Please copy each line of the data that includes the string "delete".

*** Opening Data below ***

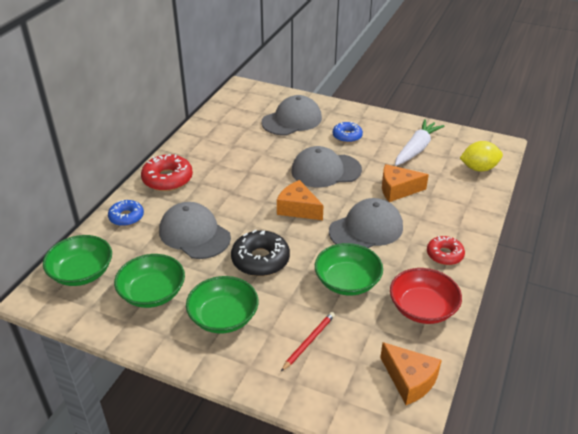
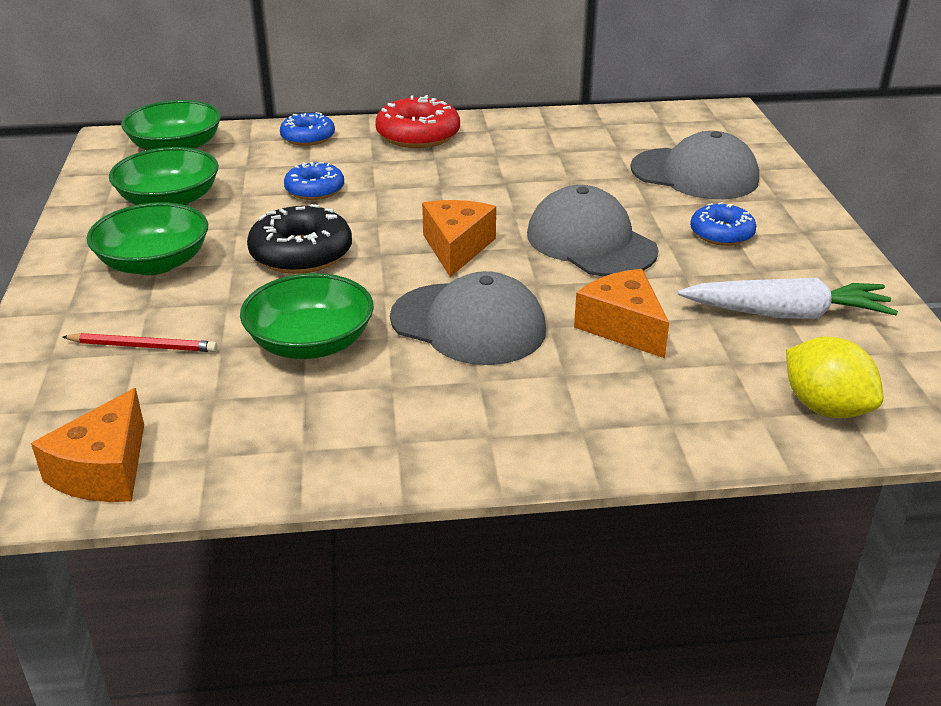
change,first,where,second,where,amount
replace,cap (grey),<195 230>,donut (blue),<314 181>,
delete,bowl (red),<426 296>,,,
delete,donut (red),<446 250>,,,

*** Closing Data below ***

__Output for this task__:
delete,bowl (red),<426 296>,,,
delete,donut (red),<446 250>,,,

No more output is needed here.